▸ INPUT RECORDS
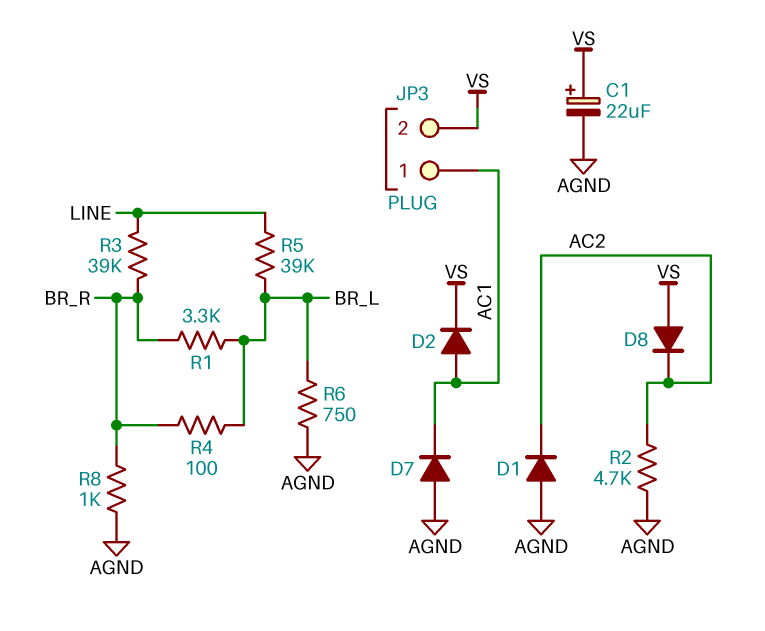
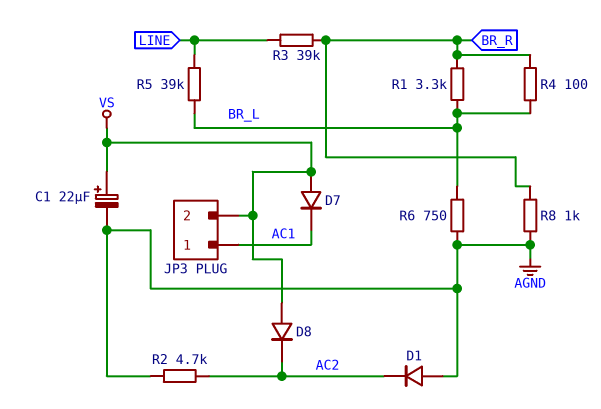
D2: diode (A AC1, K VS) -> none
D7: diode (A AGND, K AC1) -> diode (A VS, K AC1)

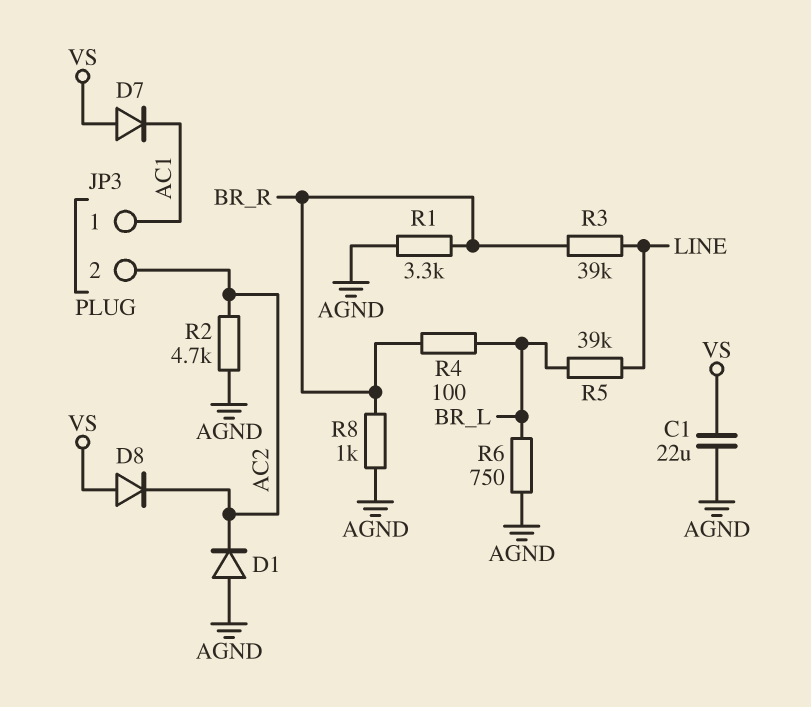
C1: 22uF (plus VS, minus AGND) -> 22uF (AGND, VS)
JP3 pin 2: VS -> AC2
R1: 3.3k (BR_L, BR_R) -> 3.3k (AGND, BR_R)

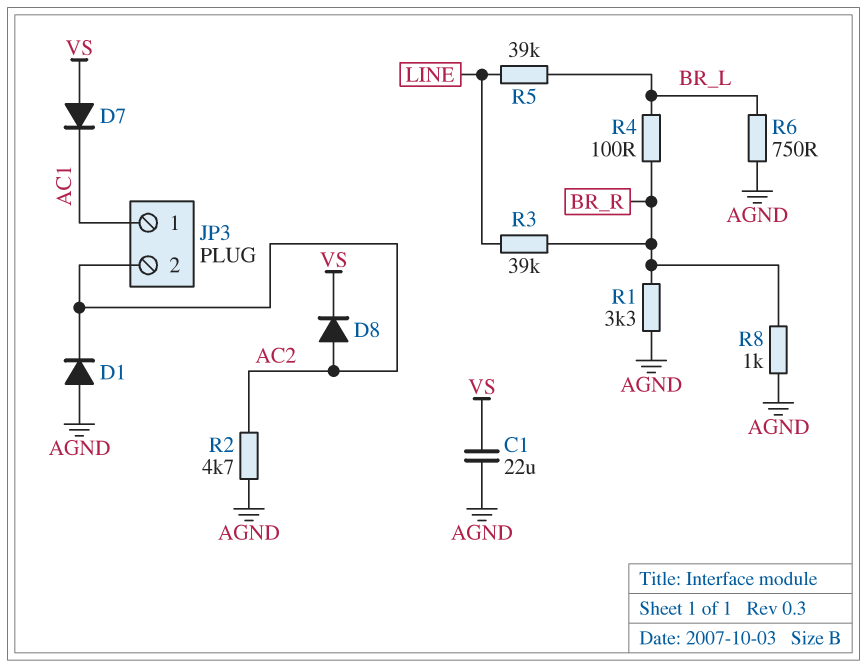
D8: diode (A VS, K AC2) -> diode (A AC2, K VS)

▸ WHAT TO DO
Output all the records above exactly, but without their images.

▸ WORKED SOLUTION
D2: diode (A AC1, K VS) -> none
D7: diode (A AGND, K AC1) -> diode (A VS, K AC1)

C1: 22uF (plus VS, minus AGND) -> 22uF (AGND, VS)
JP3 pin 2: VS -> AC2
R1: 3.3k (BR_L, BR_R) -> 3.3k (AGND, BR_R)

D8: diode (A VS, K AC2) -> diode (A AC2, K VS)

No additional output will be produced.